(Data records)
———

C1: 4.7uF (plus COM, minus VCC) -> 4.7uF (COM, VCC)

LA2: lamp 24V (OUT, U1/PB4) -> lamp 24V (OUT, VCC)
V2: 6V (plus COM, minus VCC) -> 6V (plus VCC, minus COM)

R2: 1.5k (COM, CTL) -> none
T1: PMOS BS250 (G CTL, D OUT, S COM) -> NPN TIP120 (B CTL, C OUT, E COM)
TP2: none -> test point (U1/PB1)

———

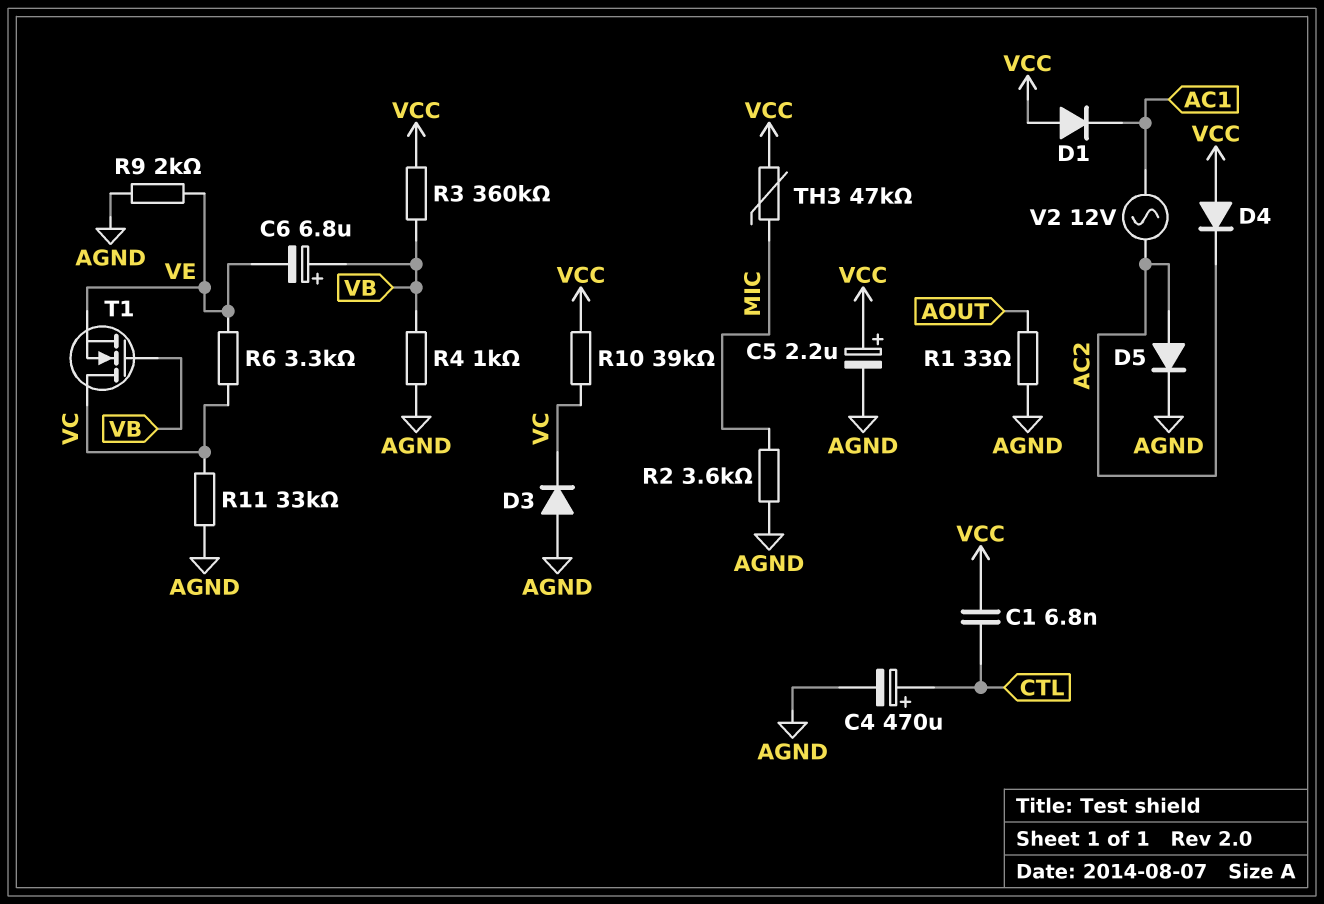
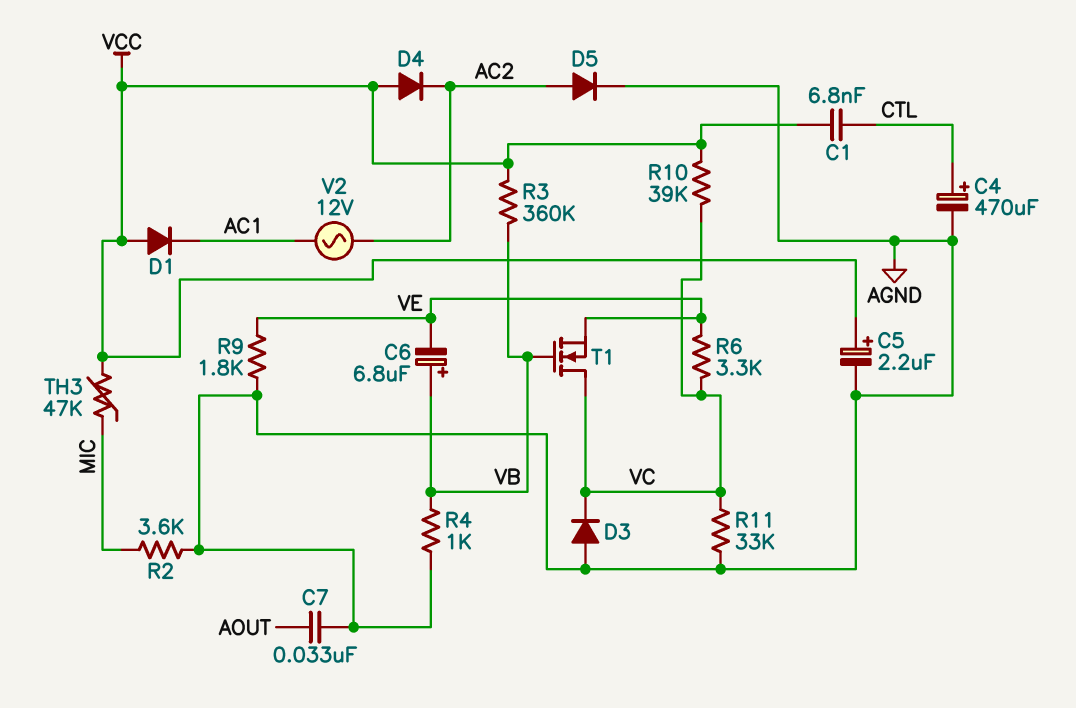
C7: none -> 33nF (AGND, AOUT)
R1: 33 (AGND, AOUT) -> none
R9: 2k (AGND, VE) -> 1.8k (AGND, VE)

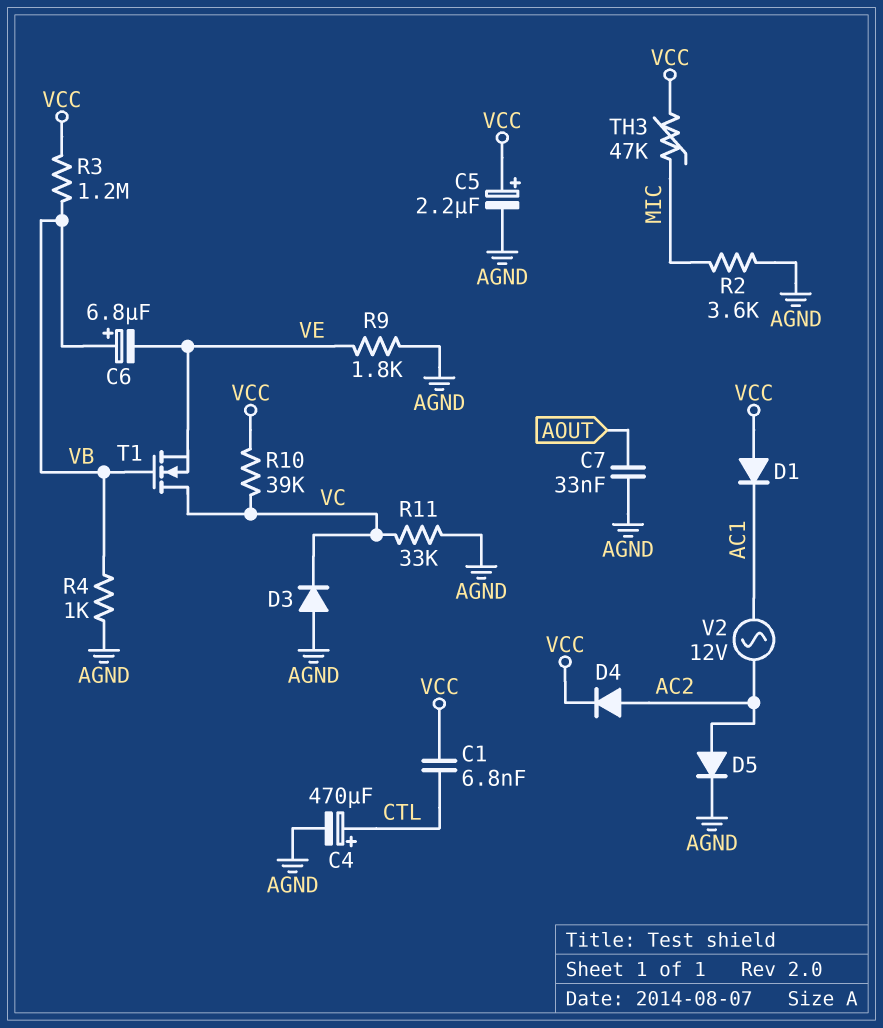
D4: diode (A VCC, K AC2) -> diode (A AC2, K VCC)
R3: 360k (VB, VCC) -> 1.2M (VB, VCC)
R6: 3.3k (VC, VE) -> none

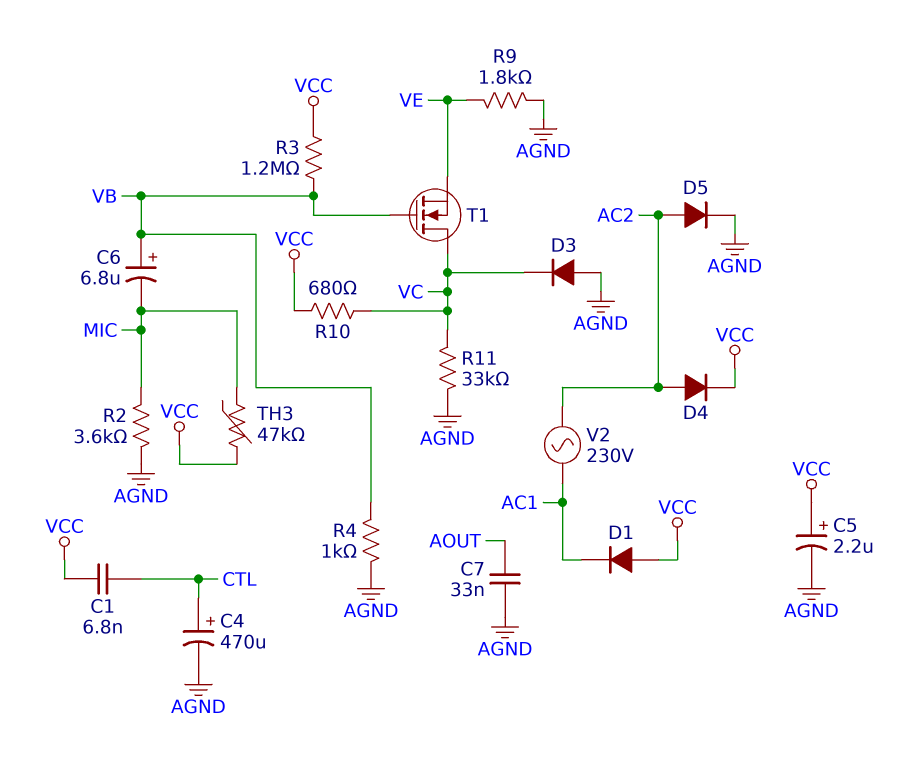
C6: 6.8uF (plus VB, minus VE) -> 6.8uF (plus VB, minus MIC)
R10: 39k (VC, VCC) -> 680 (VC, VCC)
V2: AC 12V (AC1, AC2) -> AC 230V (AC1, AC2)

———

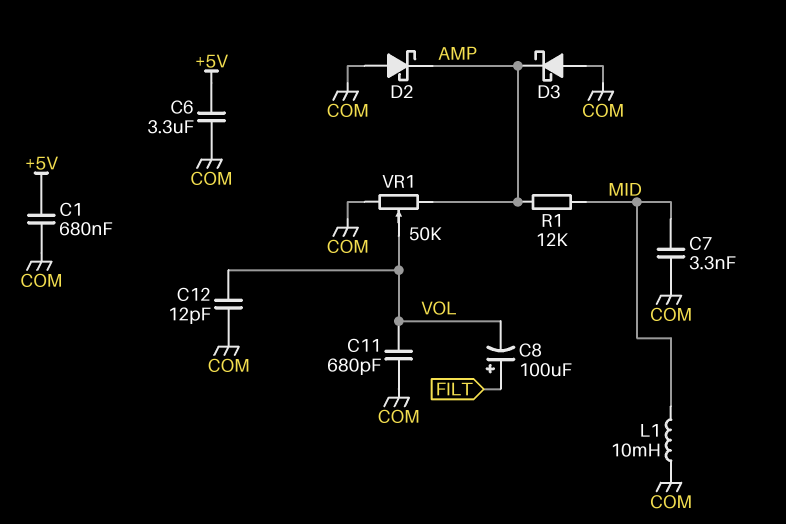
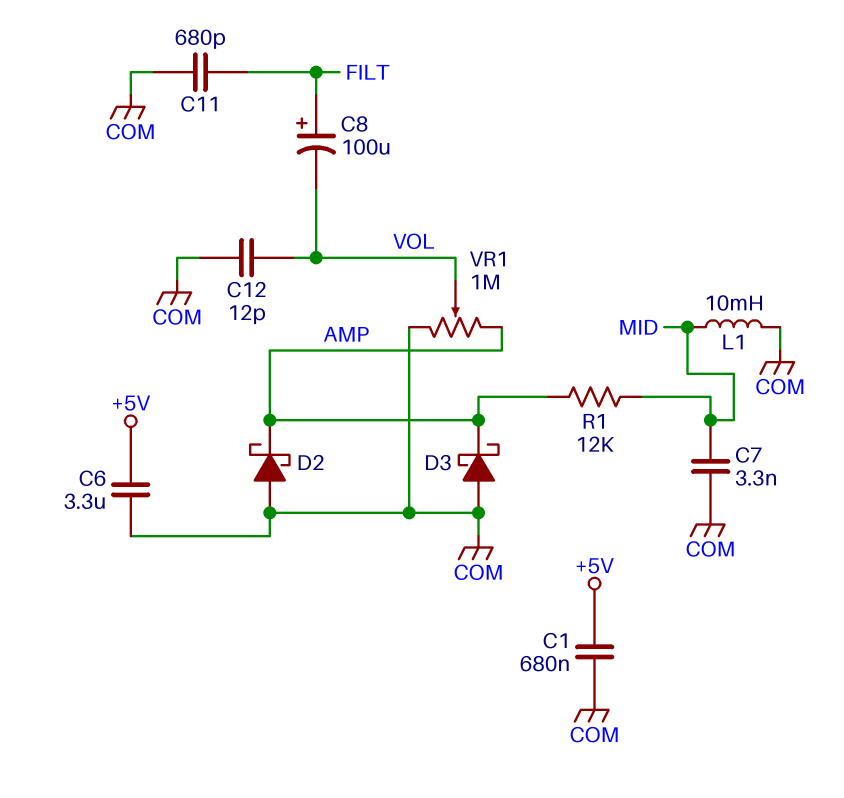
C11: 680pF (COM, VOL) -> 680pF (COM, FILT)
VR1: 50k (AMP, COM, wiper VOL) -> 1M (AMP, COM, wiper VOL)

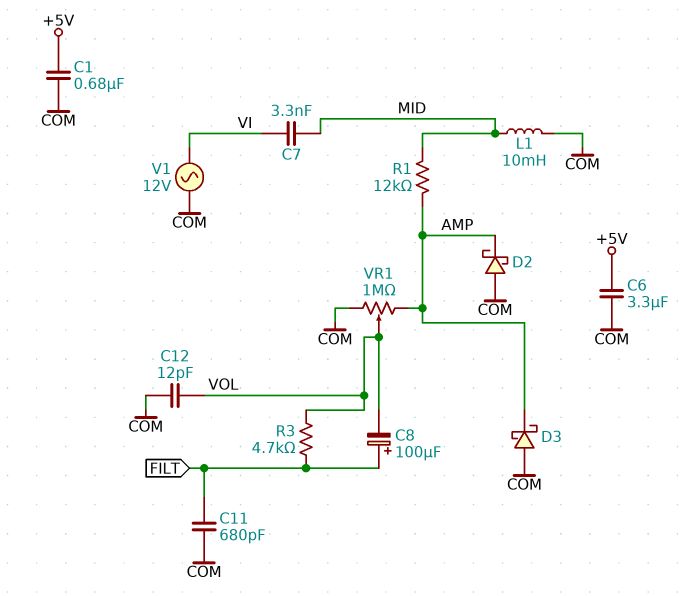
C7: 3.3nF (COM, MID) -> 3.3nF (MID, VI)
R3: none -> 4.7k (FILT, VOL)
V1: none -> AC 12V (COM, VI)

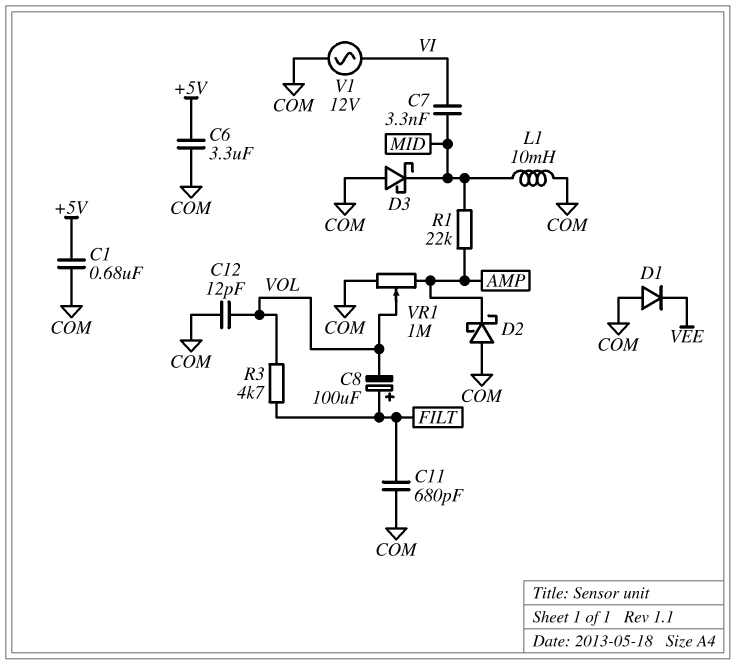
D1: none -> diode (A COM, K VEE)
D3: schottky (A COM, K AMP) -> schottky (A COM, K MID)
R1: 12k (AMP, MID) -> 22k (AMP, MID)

———

WORK REQUEST → For this exercise, please output exactly the lines above starting at the line with "T1: PMOS BS250" and ending at the line with "TP2: none -> test point (U1/PB1)", ends included.

REPLY TO THE TASK →
T1: PMOS BS250 (G CTL, D OUT, S COM) -> NPN TIP120 (B CTL, C OUT, E COM)
TP2: none -> test point (U1/PB1)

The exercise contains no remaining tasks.